=== Records for the exercise ===

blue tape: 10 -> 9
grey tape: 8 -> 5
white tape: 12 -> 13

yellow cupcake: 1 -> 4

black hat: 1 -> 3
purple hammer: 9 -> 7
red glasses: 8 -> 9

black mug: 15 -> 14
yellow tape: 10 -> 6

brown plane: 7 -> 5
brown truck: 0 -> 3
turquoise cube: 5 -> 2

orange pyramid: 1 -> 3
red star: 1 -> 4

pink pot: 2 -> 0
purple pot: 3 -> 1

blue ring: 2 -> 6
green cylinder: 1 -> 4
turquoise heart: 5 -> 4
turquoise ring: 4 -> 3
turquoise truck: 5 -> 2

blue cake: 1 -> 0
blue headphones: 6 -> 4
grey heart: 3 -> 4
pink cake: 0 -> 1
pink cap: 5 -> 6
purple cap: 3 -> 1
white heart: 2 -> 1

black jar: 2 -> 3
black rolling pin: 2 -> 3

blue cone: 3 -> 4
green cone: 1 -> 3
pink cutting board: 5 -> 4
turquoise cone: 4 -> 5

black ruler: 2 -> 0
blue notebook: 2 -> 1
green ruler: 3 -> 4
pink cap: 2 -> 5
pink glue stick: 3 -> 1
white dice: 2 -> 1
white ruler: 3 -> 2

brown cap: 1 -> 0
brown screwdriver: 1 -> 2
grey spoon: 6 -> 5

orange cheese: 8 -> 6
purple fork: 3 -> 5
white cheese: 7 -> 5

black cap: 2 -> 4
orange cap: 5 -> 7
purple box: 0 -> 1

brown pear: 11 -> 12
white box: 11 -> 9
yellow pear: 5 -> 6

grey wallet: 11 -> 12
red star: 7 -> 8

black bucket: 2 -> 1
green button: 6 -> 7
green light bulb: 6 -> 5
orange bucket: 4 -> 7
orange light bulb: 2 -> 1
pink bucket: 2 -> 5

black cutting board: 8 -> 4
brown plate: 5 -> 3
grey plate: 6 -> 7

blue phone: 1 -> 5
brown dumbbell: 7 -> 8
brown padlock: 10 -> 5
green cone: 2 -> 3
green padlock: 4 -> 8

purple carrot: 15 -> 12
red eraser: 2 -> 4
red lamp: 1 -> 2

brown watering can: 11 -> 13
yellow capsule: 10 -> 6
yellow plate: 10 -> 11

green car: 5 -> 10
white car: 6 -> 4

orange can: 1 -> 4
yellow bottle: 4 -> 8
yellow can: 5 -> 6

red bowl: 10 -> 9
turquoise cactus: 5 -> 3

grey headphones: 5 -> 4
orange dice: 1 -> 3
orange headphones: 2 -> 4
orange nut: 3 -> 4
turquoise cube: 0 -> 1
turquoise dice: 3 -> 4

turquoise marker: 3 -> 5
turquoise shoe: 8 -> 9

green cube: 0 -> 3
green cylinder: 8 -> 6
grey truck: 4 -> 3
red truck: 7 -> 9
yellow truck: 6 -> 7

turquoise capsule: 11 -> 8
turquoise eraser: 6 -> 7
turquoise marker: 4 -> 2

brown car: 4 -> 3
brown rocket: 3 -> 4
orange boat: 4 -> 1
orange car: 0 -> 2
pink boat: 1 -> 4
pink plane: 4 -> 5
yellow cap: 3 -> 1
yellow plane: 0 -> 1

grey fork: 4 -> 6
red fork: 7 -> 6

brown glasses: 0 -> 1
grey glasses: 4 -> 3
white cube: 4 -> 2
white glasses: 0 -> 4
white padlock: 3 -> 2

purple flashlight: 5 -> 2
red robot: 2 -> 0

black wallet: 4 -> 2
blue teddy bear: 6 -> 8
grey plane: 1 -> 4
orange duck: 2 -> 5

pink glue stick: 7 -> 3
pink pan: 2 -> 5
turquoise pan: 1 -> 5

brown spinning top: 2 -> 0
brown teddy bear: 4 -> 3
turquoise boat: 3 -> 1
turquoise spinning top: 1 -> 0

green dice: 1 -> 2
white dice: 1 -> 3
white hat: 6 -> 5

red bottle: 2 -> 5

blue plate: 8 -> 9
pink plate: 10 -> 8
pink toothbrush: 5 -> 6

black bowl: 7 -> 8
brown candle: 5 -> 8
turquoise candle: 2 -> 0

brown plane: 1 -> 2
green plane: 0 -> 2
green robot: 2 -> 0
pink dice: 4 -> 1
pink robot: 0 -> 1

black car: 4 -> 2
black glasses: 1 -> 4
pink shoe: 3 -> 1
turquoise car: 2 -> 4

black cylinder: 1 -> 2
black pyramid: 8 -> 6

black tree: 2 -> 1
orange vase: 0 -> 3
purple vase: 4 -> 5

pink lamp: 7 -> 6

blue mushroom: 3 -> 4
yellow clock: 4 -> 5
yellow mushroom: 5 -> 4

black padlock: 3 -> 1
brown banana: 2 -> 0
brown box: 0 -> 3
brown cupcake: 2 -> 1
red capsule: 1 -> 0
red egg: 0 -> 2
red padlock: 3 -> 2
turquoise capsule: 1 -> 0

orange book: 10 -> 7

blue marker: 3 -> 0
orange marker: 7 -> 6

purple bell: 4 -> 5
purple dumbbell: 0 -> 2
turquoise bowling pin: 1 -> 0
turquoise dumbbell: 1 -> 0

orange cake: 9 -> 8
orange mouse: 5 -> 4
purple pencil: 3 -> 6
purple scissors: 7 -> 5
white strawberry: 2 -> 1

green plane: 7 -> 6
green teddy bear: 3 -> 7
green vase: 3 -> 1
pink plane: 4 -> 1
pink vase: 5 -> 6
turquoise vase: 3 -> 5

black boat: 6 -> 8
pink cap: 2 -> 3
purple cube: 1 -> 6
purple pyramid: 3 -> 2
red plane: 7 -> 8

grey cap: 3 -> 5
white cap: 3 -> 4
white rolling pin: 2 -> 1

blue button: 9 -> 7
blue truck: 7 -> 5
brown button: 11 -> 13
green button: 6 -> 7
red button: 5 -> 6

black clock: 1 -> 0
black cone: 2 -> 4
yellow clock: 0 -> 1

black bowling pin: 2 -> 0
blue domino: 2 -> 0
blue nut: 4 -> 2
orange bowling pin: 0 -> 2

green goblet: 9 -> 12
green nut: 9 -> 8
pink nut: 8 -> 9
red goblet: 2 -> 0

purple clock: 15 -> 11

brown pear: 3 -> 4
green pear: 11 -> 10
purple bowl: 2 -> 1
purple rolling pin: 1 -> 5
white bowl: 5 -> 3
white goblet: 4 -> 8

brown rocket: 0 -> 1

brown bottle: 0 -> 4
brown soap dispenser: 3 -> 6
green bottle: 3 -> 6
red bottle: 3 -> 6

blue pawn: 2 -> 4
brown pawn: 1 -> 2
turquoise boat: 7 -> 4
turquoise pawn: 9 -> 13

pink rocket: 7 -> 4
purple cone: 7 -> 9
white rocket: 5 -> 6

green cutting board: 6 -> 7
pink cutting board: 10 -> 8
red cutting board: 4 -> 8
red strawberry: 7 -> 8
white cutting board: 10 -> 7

===

Work required ▸
After the last line of the data, restate all the entries verbatim.

Response area ▸
blue tape: 10 -> 9
grey tape: 8 -> 5
white tape: 12 -> 13

yellow cupcake: 1 -> 4

black hat: 1 -> 3
purple hammer: 9 -> 7
red glasses: 8 -> 9

black mug: 15 -> 14
yellow tape: 10 -> 6

brown plane: 7 -> 5
brown truck: 0 -> 3
turquoise cube: 5 -> 2

orange pyramid: 1 -> 3
red star: 1 -> 4

pink pot: 2 -> 0
purple pot: 3 -> 1

blue ring: 2 -> 6
green cylinder: 1 -> 4
turquoise heart: 5 -> 4
turquoise ring: 4 -> 3
turquoise truck: 5 -> 2

blue cake: 1 -> 0
blue headphones: 6 -> 4
grey heart: 3 -> 4
pink cake: 0 -> 1
pink cap: 5 -> 6
purple cap: 3 -> 1
white heart: 2 -> 1

black jar: 2 -> 3
black rolling pin: 2 -> 3

blue cone: 3 -> 4
green cone: 1 -> 3
pink cutting board: 5 -> 4
turquoise cone: 4 -> 5

black ruler: 2 -> 0
blue notebook: 2 -> 1
green ruler: 3 -> 4
pink cap: 2 -> 5
pink glue stick: 3 -> 1
white dice: 2 -> 1
white ruler: 3 -> 2

brown cap: 1 -> 0
brown screwdriver: 1 -> 2
grey spoon: 6 -> 5

orange cheese: 8 -> 6
purple fork: 3 -> 5
white cheese: 7 -> 5

black cap: 2 -> 4
orange cap: 5 -> 7
purple box: 0 -> 1

brown pear: 11 -> 12
white box: 11 -> 9
yellow pear: 5 -> 6

grey wallet: 11 -> 12
red star: 7 -> 8

black bucket: 2 -> 1
green button: 6 -> 7
green light bulb: 6 -> 5
orange bucket: 4 -> 7
orange light bulb: 2 -> 1
pink bucket: 2 -> 5

black cutting board: 8 -> 4
brown plate: 5 -> 3
grey plate: 6 -> 7

blue phone: 1 -> 5
brown dumbbell: 7 -> 8
brown padlock: 10 -> 5
green cone: 2 -> 3
green padlock: 4 -> 8

purple carrot: 15 -> 12
red eraser: 2 -> 4
red lamp: 1 -> 2

brown watering can: 11 -> 13
yellow capsule: 10 -> 6
yellow plate: 10 -> 11

green car: 5 -> 10
white car: 6 -> 4

orange can: 1 -> 4
yellow bottle: 4 -> 8
yellow can: 5 -> 6

red bowl: 10 -> 9
turquoise cactus: 5 -> 3

grey headphones: 5 -> 4
orange dice: 1 -> 3
orange headphones: 2 -> 4
orange nut: 3 -> 4
turquoise cube: 0 -> 1
turquoise dice: 3 -> 4

turquoise marker: 3 -> 5
turquoise shoe: 8 -> 9

green cube: 0 -> 3
green cylinder: 8 -> 6
grey truck: 4 -> 3
red truck: 7 -> 9
yellow truck: 6 -> 7

turquoise capsule: 11 -> 8
turquoise eraser: 6 -> 7
turquoise marker: 4 -> 2

brown car: 4 -> 3
brown rocket: 3 -> 4
orange boat: 4 -> 1
orange car: 0 -> 2
pink boat: 1 -> 4
pink plane: 4 -> 5
yellow cap: 3 -> 1
yellow plane: 0 -> 1

grey fork: 4 -> 6
red fork: 7 -> 6

brown glasses: 0 -> 1
grey glasses: 4 -> 3
white cube: 4 -> 2
white glasses: 0 -> 4
white padlock: 3 -> 2

purple flashlight: 5 -> 2
red robot: 2 -> 0

black wallet: 4 -> 2
blue teddy bear: 6 -> 8
grey plane: 1 -> 4
orange duck: 2 -> 5

pink glue stick: 7 -> 3
pink pan: 2 -> 5
turquoise pan: 1 -> 5

brown spinning top: 2 -> 0
brown teddy bear: 4 -> 3
turquoise boat: 3 -> 1
turquoise spinning top: 1 -> 0

green dice: 1 -> 2
white dice: 1 -> 3
white hat: 6 -> 5

red bottle: 2 -> 5

blue plate: 8 -> 9
pink plate: 10 -> 8
pink toothbrush: 5 -> 6

black bowl: 7 -> 8
brown candle: 5 -> 8
turquoise candle: 2 -> 0

brown plane: 1 -> 2
green plane: 0 -> 2
green robot: 2 -> 0
pink dice: 4 -> 1
pink robot: 0 -> 1

black car: 4 -> 2
black glasses: 1 -> 4
pink shoe: 3 -> 1
turquoise car: 2 -> 4

black cylinder: 1 -> 2
black pyramid: 8 -> 6

black tree: 2 -> 1
orange vase: 0 -> 3
purple vase: 4 -> 5

pink lamp: 7 -> 6

blue mushroom: 3 -> 4
yellow clock: 4 -> 5
yellow mushroom: 5 -> 4

black padlock: 3 -> 1
brown banana: 2 -> 0
brown box: 0 -> 3
brown cupcake: 2 -> 1
red capsule: 1 -> 0
red egg: 0 -> 2
red padlock: 3 -> 2
turquoise capsule: 1 -> 0

orange book: 10 -> 7

blue marker: 3 -> 0
orange marker: 7 -> 6

purple bell: 4 -> 5
purple dumbbell: 0 -> 2
turquoise bowling pin: 1 -> 0
turquoise dumbbell: 1 -> 0

orange cake: 9 -> 8
orange mouse: 5 -> 4
purple pencil: 3 -> 6
purple scissors: 7 -> 5
white strawberry: 2 -> 1

green plane: 7 -> 6
green teddy bear: 3 -> 7
green vase: 3 -> 1
pink plane: 4 -> 1
pink vase: 5 -> 6
turquoise vase: 3 -> 5

black boat: 6 -> 8
pink cap: 2 -> 3
purple cube: 1 -> 6
purple pyramid: 3 -> 2
red plane: 7 -> 8

grey cap: 3 -> 5
white cap: 3 -> 4
white rolling pin: 2 -> 1

blue button: 9 -> 7
blue truck: 7 -> 5
brown button: 11 -> 13
green button: 6 -> 7
red button: 5 -> 6

black clock: 1 -> 0
black cone: 2 -> 4
yellow clock: 0 -> 1

black bowling pin: 2 -> 0
blue domino: 2 -> 0
blue nut: 4 -> 2
orange bowling pin: 0 -> 2

green goblet: 9 -> 12
green nut: 9 -> 8
pink nut: 8 -> 9
red goblet: 2 -> 0

purple clock: 15 -> 11

brown pear: 3 -> 4
green pear: 11 -> 10
purple bowl: 2 -> 1
purple rolling pin: 1 -> 5
white bowl: 5 -> 3
white goblet: 4 -> 8

brown rocket: 0 -> 1

brown bottle: 0 -> 4
brown soap dispenser: 3 -> 6
green bottle: 3 -> 6
red bottle: 3 -> 6

blue pawn: 2 -> 4
brown pawn: 1 -> 2
turquoise boat: 7 -> 4
turquoise pawn: 9 -> 13

pink rocket: 7 -> 4
purple cone: 7 -> 9
white rocket: 5 -> 6

green cutting board: 6 -> 7
pink cutting board: 10 -> 8
red cutting board: 4 -> 8
red strawberry: 7 -> 8
white cutting board: 10 -> 7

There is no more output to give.